> **Exercise requirements**: Examine each line of the data. Copy those that contain the string "BUTTON".

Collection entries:
*** Begin section ***

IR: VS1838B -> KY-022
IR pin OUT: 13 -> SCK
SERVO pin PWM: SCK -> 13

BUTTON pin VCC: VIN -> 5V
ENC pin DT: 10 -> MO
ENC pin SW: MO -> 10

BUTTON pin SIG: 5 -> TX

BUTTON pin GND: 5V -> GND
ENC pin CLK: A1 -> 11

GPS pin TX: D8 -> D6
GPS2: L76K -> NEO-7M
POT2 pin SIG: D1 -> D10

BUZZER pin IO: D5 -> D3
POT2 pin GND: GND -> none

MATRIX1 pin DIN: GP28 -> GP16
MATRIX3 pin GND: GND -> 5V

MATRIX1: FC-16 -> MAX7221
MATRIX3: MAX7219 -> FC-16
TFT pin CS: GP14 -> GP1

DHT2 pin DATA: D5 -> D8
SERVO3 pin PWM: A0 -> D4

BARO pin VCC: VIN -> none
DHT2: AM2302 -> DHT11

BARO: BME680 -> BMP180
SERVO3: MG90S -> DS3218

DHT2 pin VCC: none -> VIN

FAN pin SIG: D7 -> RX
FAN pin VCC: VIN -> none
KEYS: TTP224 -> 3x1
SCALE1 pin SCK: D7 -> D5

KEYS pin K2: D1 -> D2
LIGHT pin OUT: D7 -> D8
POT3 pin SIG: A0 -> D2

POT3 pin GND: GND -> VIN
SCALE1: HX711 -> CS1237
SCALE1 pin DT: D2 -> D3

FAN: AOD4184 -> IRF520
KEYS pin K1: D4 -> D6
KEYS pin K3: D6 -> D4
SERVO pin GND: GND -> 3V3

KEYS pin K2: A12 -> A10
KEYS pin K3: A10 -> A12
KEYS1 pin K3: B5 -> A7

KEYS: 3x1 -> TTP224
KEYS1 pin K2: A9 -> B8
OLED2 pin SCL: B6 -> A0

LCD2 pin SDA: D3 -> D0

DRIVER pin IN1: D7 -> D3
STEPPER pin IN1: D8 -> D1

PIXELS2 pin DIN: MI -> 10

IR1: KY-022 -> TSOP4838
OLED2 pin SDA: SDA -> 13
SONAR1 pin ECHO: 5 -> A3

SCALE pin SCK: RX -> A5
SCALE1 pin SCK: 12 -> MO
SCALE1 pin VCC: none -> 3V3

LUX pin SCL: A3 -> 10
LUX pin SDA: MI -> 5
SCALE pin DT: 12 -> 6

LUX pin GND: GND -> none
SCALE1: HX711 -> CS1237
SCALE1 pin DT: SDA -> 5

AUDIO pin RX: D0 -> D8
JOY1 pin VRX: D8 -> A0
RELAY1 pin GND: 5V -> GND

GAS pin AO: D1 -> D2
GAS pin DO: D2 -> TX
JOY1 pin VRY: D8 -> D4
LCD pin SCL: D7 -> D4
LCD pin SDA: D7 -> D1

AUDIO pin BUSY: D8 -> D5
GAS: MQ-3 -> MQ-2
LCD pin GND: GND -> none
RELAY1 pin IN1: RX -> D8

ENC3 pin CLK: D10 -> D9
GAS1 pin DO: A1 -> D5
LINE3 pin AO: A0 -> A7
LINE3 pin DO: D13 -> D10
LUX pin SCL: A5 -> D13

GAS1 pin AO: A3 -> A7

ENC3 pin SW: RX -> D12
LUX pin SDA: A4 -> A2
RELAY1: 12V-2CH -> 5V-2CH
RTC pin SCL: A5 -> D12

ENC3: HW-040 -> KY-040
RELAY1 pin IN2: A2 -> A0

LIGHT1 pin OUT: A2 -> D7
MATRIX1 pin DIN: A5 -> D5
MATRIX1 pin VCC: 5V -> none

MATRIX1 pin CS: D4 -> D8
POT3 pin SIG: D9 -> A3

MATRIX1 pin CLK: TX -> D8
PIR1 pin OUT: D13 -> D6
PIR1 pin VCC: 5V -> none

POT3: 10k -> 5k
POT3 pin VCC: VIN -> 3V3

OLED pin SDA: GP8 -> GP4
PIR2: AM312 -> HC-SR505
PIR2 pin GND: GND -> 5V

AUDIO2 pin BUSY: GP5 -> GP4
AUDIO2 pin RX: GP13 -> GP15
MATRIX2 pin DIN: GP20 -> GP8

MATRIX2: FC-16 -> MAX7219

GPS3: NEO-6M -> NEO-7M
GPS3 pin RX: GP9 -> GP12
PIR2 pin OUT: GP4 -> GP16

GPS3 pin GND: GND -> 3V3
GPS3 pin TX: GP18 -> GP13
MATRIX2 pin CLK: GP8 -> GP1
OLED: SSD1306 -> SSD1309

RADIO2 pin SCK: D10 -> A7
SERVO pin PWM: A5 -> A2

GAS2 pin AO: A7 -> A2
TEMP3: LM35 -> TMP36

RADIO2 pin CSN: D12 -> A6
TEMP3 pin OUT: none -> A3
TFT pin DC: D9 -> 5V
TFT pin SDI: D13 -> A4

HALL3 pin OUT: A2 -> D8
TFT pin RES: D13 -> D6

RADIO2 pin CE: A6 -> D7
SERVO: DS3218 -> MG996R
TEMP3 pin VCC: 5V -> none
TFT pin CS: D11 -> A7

*** End section ***

> **Answer to the exercise**:
BUTTON pin VCC: VIN -> 5V
BUTTON pin SIG: 5 -> TX
BUTTON pin GND: 5V -> GND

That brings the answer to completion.